**Requirement**
Where a line contains the word "none", copy that line from the records below.

**Records shown**
++++++++
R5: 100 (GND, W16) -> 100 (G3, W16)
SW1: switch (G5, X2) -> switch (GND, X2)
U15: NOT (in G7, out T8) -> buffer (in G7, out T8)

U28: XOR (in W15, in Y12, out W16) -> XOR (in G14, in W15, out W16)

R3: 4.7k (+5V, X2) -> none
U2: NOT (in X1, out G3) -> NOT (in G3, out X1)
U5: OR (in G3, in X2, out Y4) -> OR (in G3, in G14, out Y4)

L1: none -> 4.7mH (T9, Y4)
++++++++
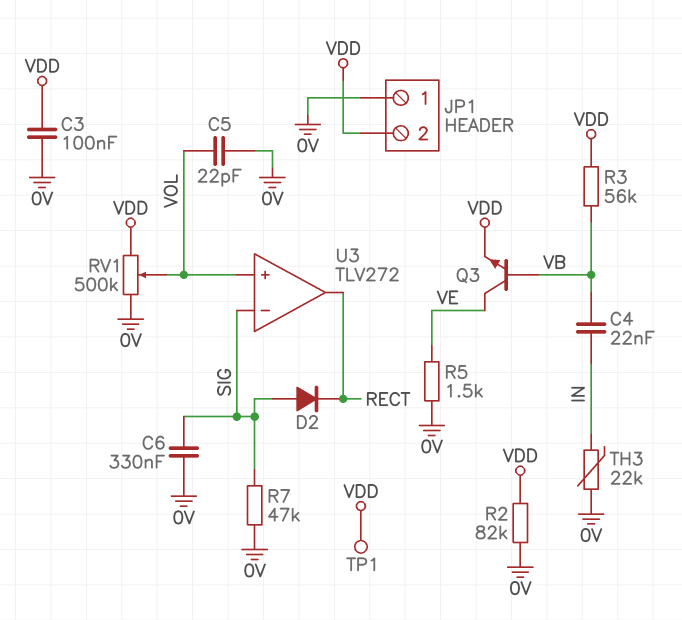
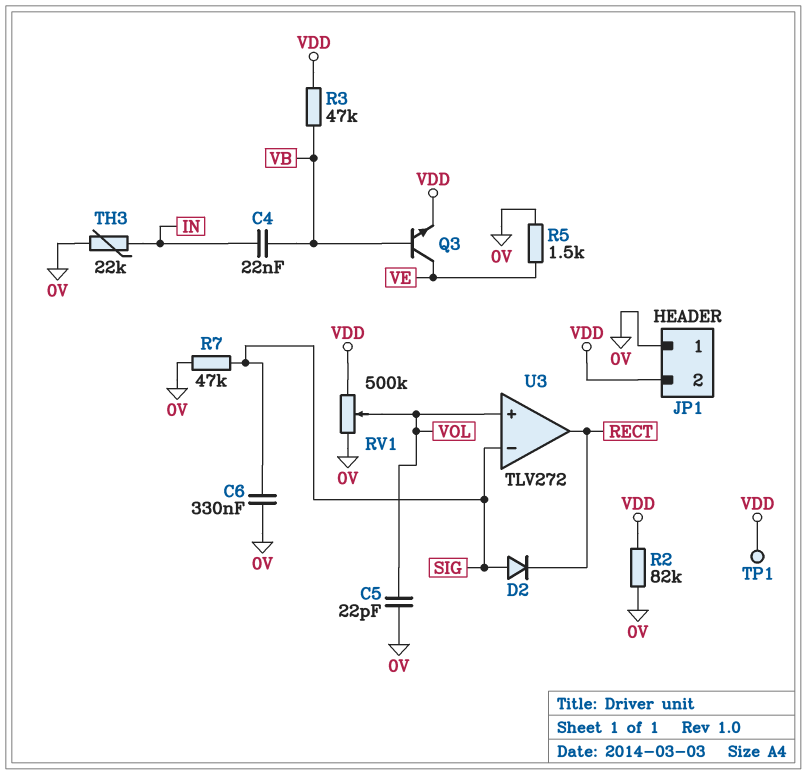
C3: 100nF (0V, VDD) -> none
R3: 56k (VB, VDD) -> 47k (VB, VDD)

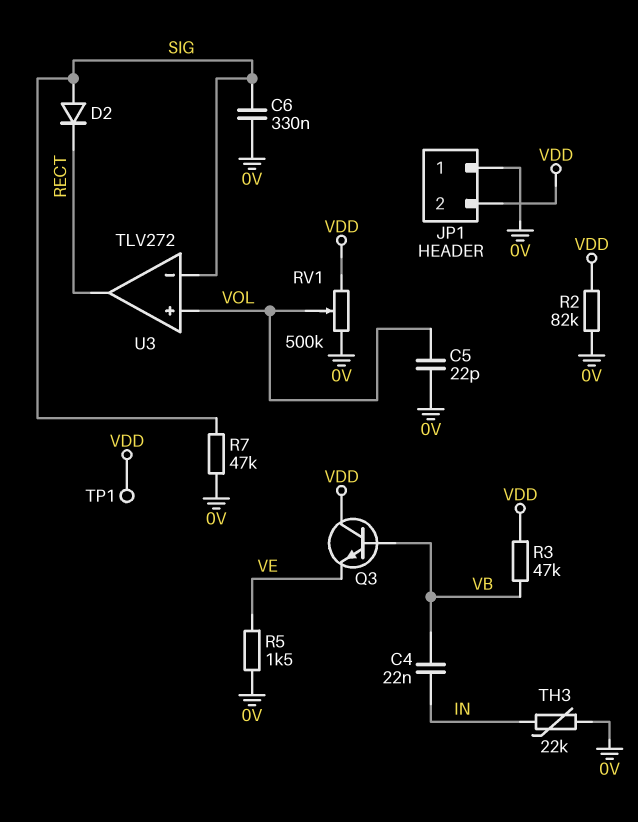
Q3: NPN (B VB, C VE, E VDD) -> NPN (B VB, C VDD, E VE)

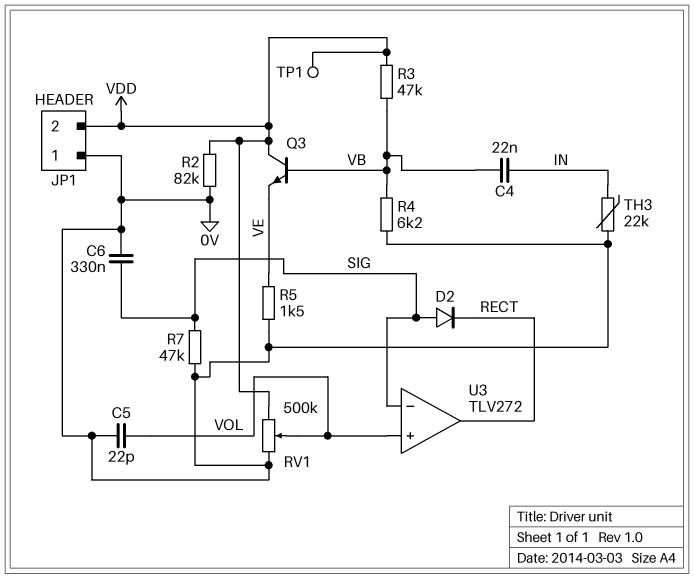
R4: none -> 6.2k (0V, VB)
++++++++
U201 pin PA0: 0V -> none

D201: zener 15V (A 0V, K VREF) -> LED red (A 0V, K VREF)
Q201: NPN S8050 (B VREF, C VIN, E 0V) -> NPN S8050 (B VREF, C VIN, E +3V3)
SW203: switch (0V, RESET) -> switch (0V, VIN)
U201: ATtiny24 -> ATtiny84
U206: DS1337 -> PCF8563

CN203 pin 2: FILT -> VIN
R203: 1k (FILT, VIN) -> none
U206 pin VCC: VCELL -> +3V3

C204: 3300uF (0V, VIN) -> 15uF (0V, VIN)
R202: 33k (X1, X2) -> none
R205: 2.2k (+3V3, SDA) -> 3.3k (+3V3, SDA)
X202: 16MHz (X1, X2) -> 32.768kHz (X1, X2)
++++++++
**Result of the exercise**
R3: 4.7k (+5V, X2) -> none
L1: none -> 4.7mH (T9, Y4)
C3: 100nF (0V, VDD) -> none
R4: none -> 6.2k (0V, VB)
U201 pin PA0: 0V -> none
R203: 1k (FILT, VIN) -> none
R202: 33k (X1, X2) -> none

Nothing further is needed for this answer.